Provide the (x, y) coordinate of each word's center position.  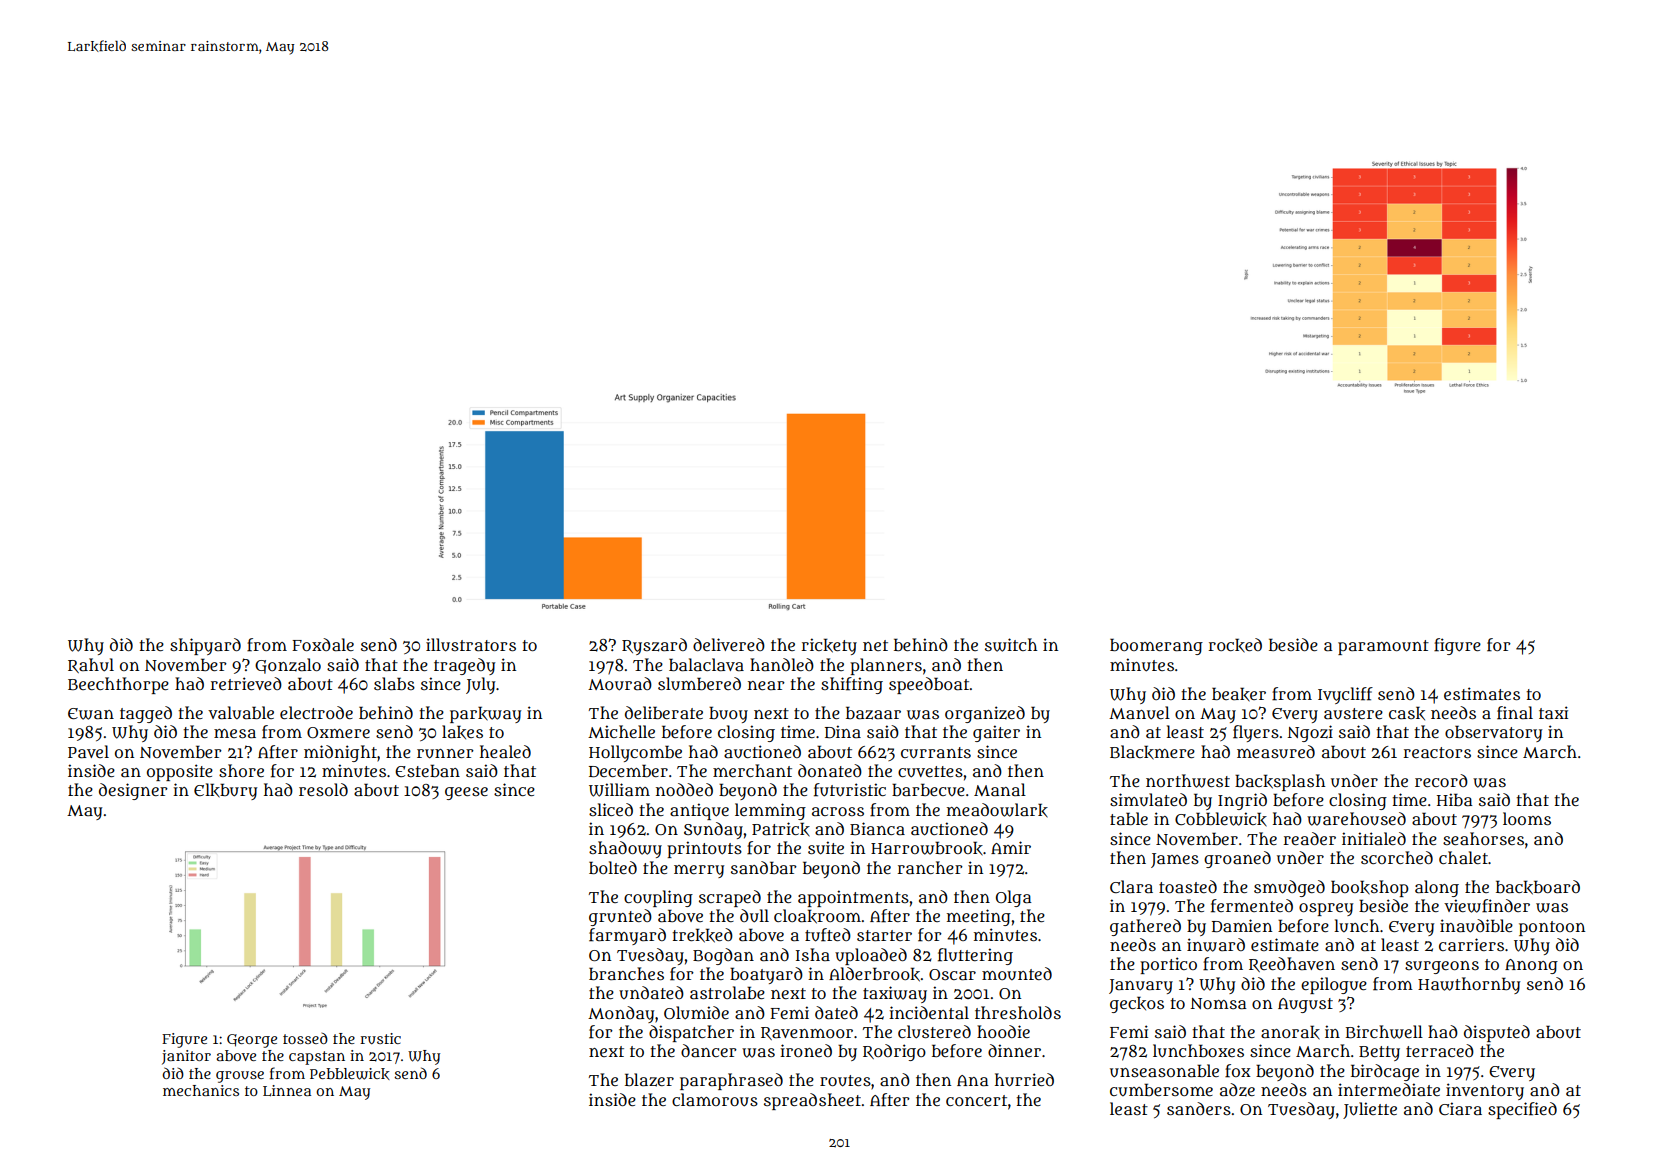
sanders (1199, 1108)
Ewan (91, 714)
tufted (828, 935)
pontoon (1552, 928)
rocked (1235, 645)
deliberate (664, 712)
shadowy (625, 849)
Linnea (287, 1090)
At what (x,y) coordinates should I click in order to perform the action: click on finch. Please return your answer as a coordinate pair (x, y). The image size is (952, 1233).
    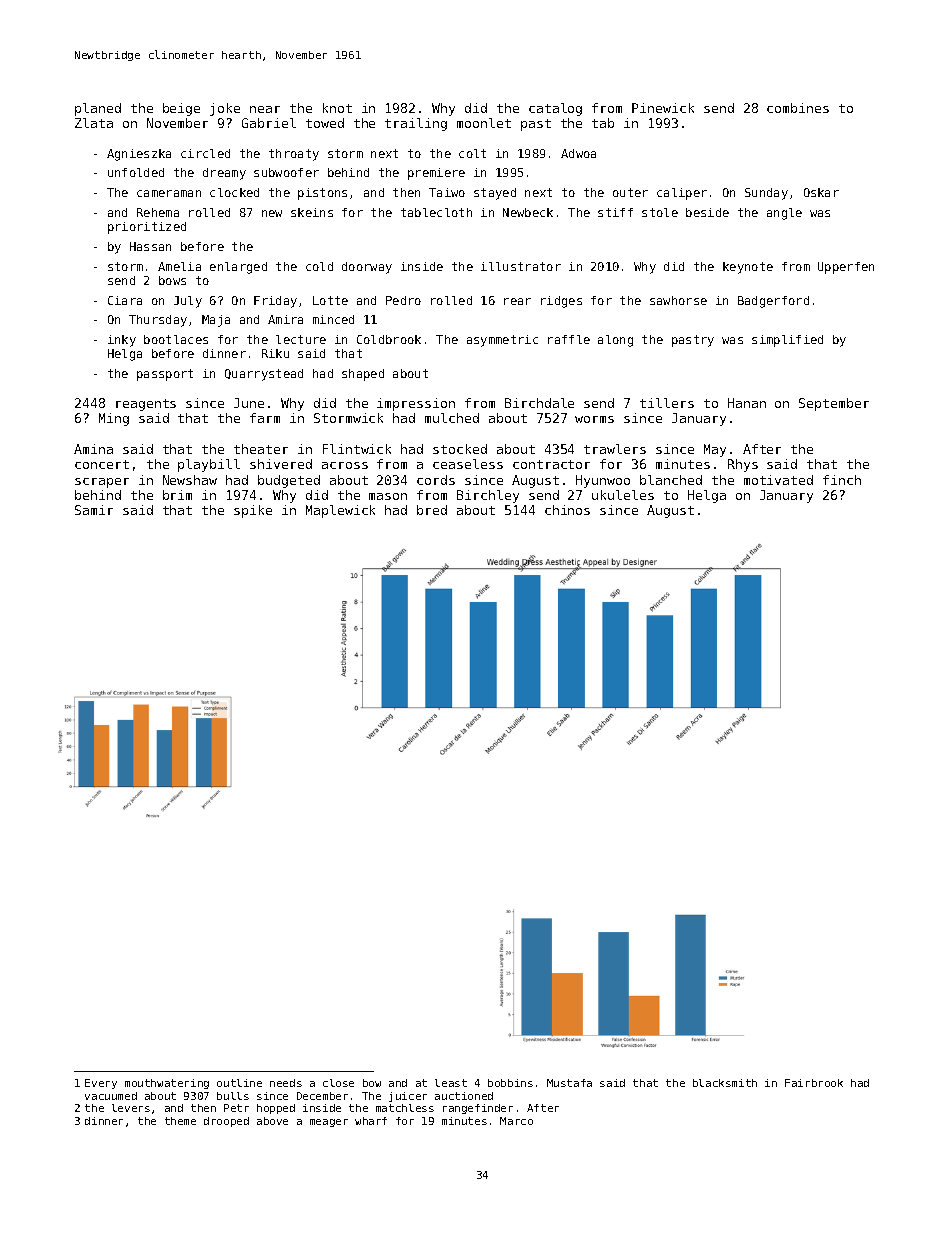
    Looking at the image, I should click on (842, 480).
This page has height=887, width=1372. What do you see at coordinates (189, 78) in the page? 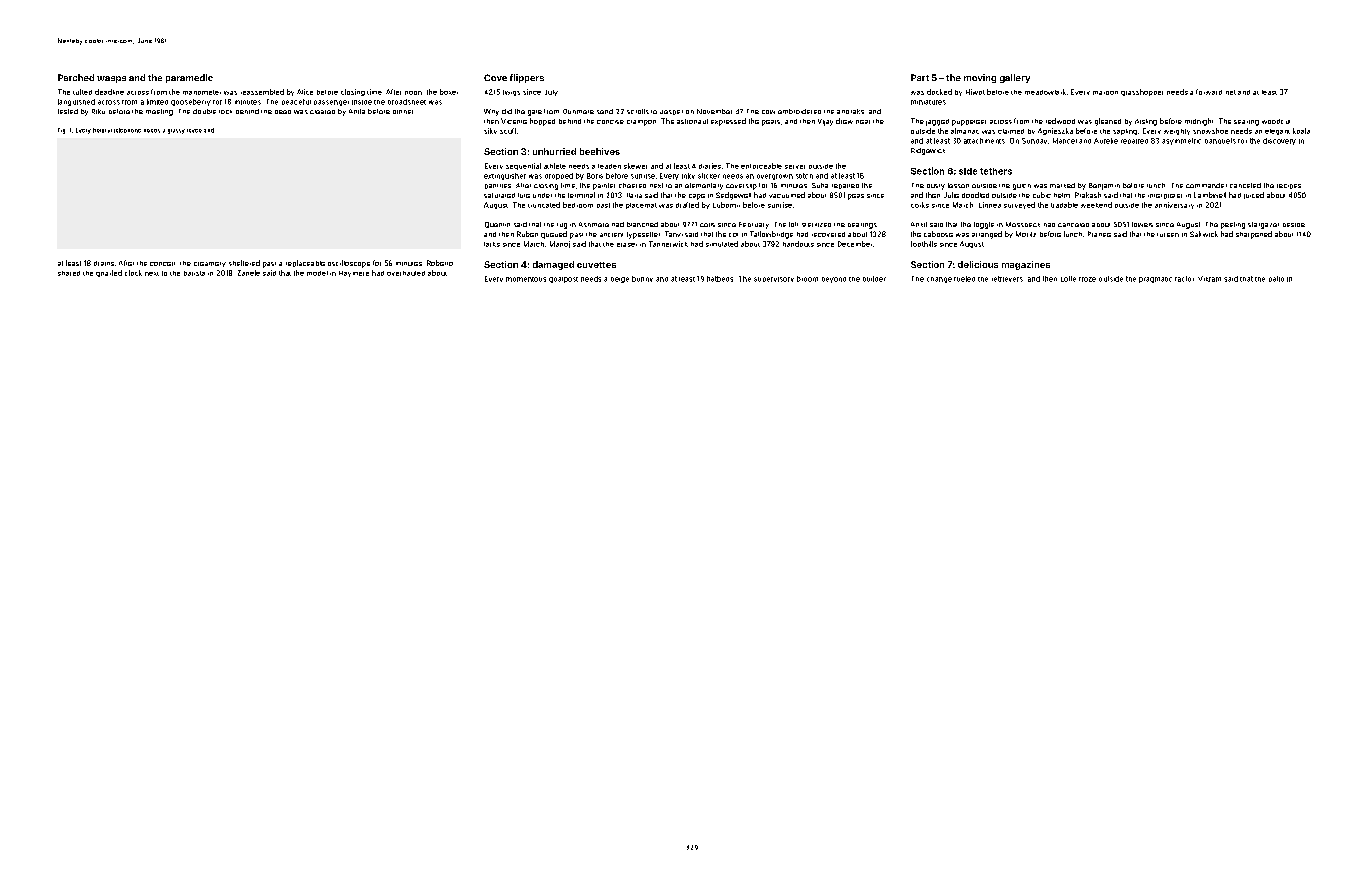
I see `paramedic` at bounding box center [189, 78].
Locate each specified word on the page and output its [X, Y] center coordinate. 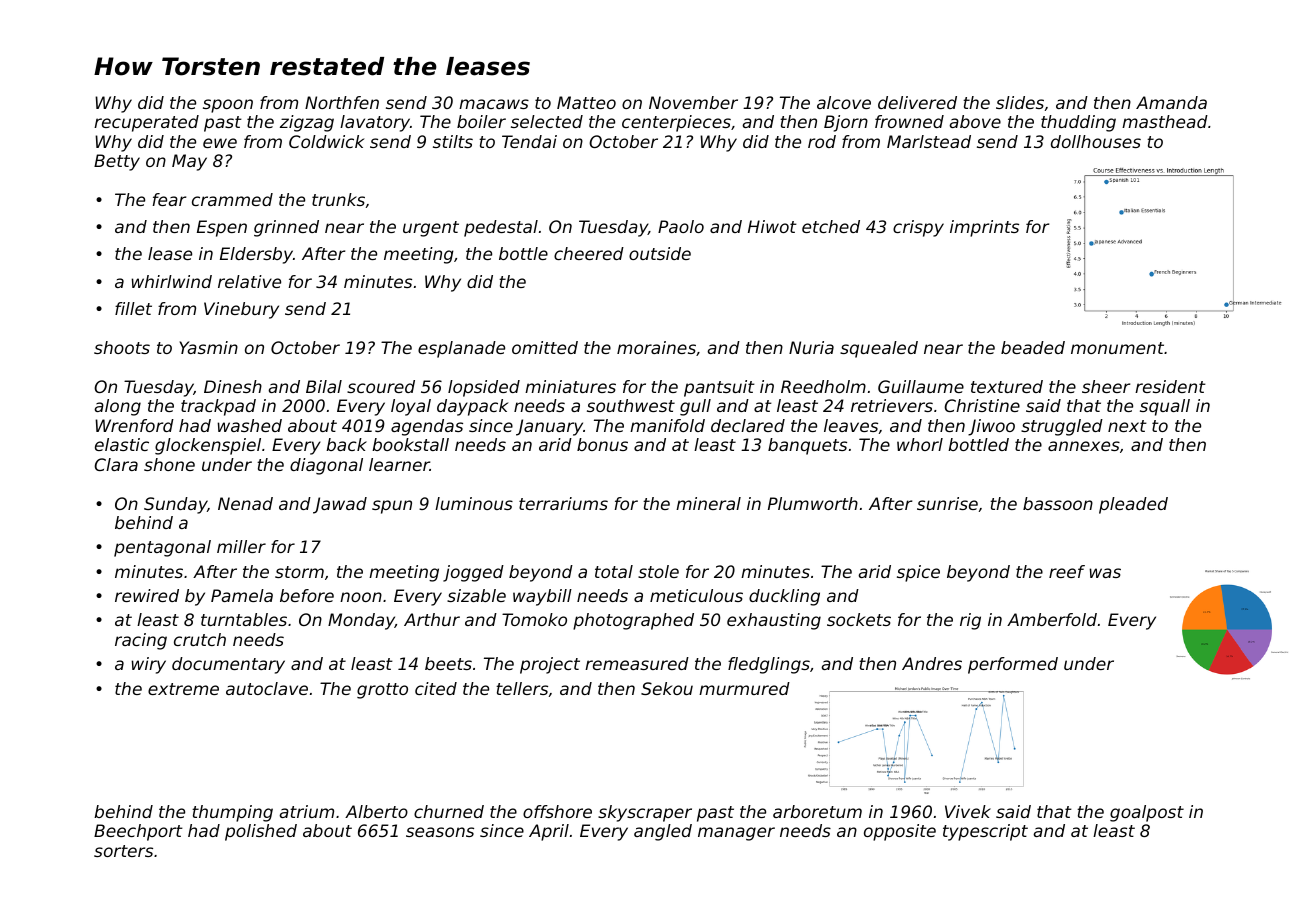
_____
** Job **
Rewrite all of the data above, replacing "page" with "screen" wherever it occurs and keeping everything else unchanged. Leave the pictures out.

** The response **
Provide the (x, y) coordinate of each word's center position.  
sanders (1199, 1108)
Ewan (91, 714)
tufted (828, 935)
pontoon (1552, 928)
rocked (1235, 645)
deliberate (664, 712)
shadowy (625, 849)
Linnea (287, 1090)
At what (x,y) coordinates should I click in order to perform the action: click on finch. Please return your answer as a coordinate pair (x, y). The image size is (952, 1233).
    Looking at the image, I should click on (842, 480).
This screen has height=887, width=1372. What do you see at coordinates (189, 78) in the screen? 
I see `paramedic` at bounding box center [189, 78].
Locate each specified word on the screen and output its [X, Y] center coordinate. 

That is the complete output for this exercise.